[Stored records]
○ ○ ○ ○

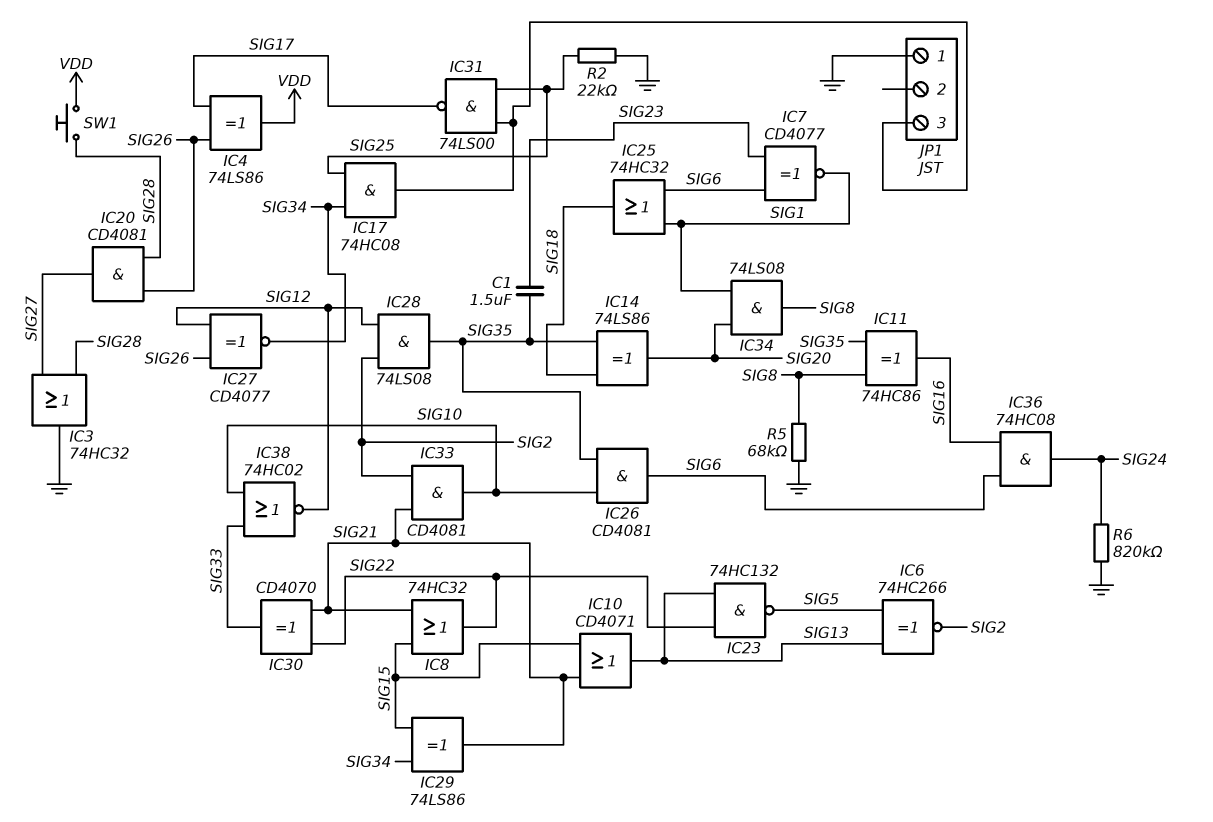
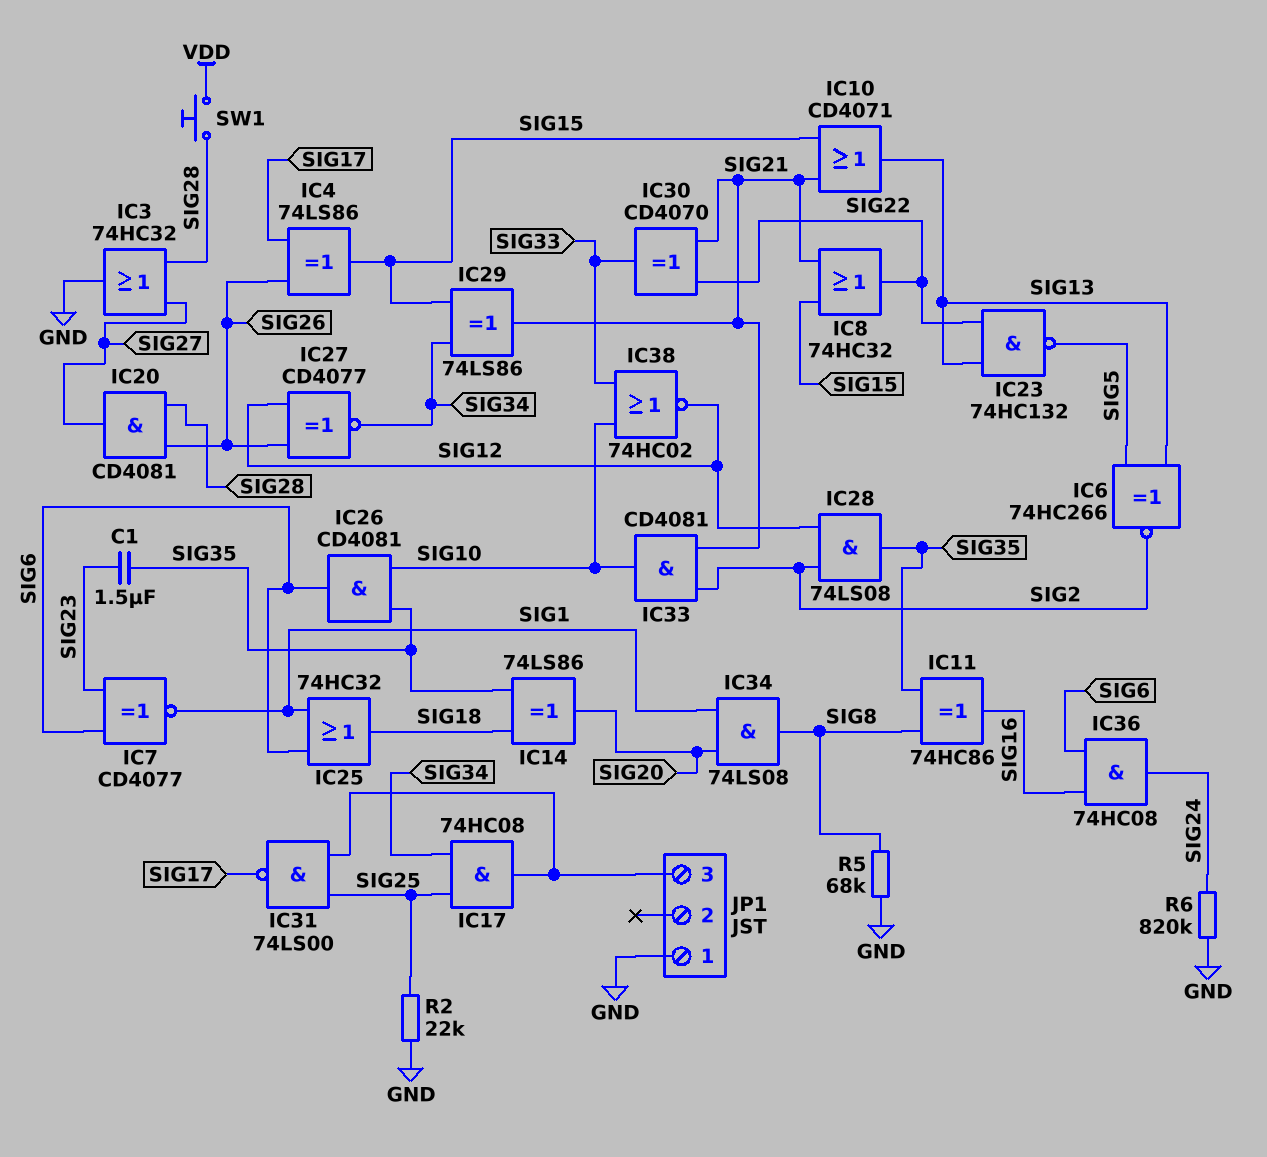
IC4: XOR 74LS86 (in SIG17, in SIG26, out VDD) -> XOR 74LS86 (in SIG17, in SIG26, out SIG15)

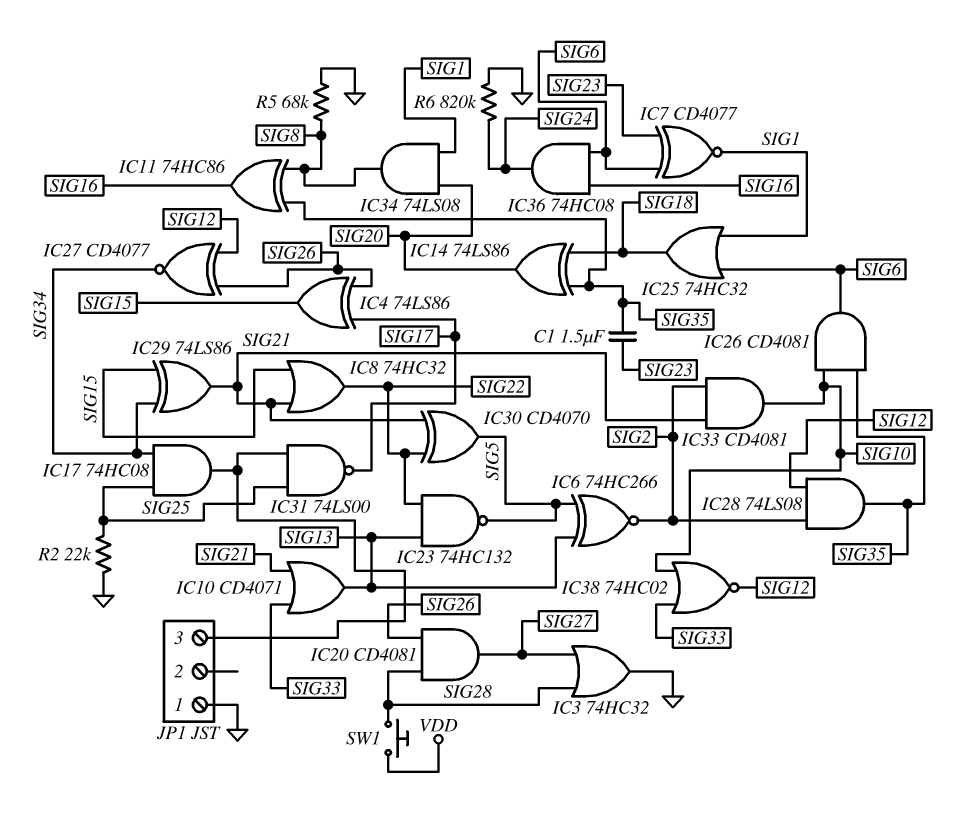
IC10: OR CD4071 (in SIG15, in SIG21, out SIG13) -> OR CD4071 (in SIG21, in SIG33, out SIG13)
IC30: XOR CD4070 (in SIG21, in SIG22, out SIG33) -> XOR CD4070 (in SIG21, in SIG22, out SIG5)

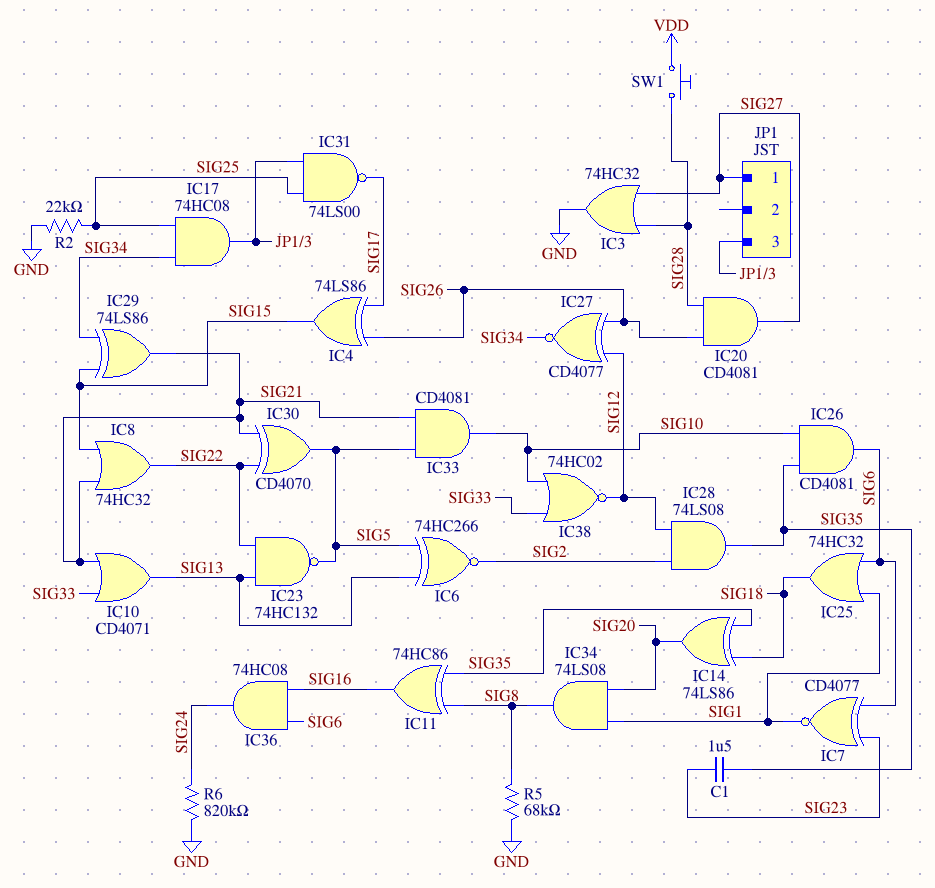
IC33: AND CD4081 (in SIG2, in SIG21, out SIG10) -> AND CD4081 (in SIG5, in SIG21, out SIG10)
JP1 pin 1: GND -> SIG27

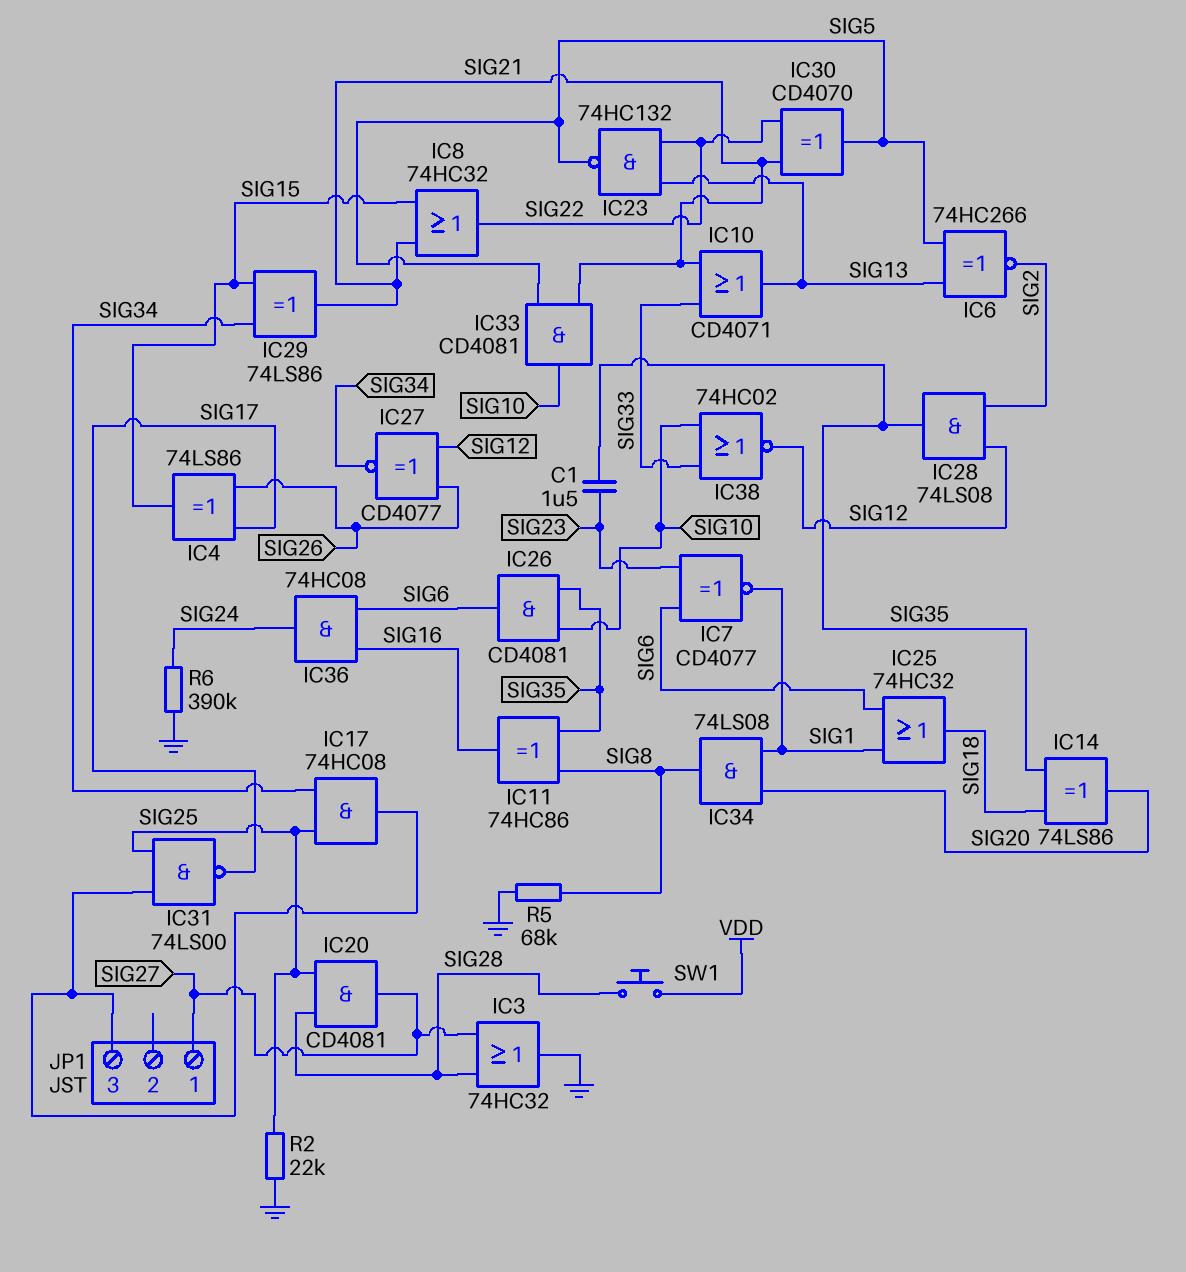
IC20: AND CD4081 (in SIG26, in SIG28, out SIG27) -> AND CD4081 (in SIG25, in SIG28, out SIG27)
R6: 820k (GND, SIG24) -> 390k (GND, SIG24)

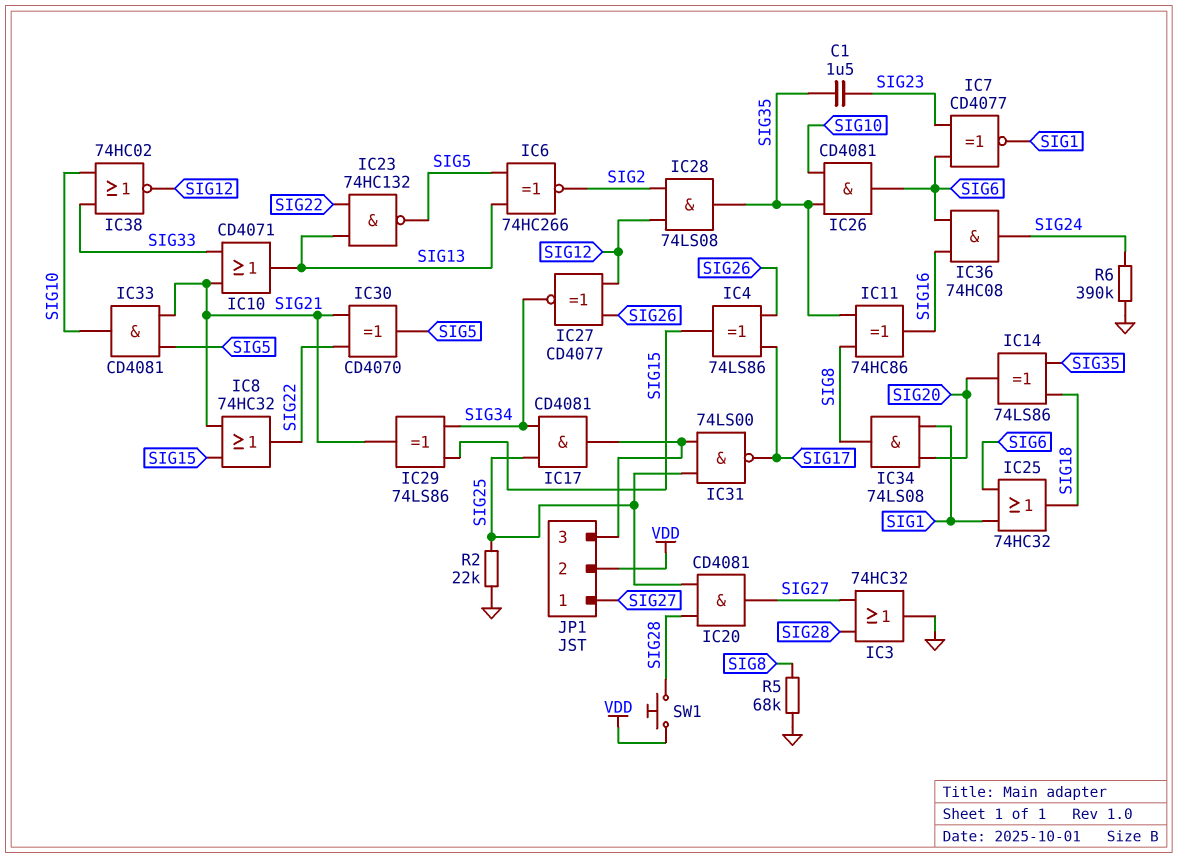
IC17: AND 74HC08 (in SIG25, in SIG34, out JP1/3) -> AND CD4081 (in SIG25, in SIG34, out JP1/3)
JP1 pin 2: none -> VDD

○ ○ ○ ○

Each record above should be repeated exactly, please, without pictures.

IC4: XOR 74LS86 (in SIG17, in SIG26, out VDD) -> XOR 74LS86 (in SIG17, in SIG26, out SIG15)

IC10: OR CD4071 (in SIG15, in SIG21, out SIG13) -> OR CD4071 (in SIG21, in SIG33, out SIG13)
IC30: XOR CD4070 (in SIG21, in SIG22, out SIG33) -> XOR CD4070 (in SIG21, in SIG22, out SIG5)

IC33: AND CD4081 (in SIG2, in SIG21, out SIG10) -> AND CD4081 (in SIG5, in SIG21, out SIG10)
JP1 pin 1: GND -> SIG27

IC20: AND CD4081 (in SIG26, in SIG28, out SIG27) -> AND CD4081 (in SIG25, in SIG28, out SIG27)
R6: 820k (GND, SIG24) -> 390k (GND, SIG24)

IC17: AND 74HC08 (in SIG25, in SIG34, out JP1/3) -> AND CD4081 (in SIG25, in SIG34, out JP1/3)
JP1 pin 2: none -> VDD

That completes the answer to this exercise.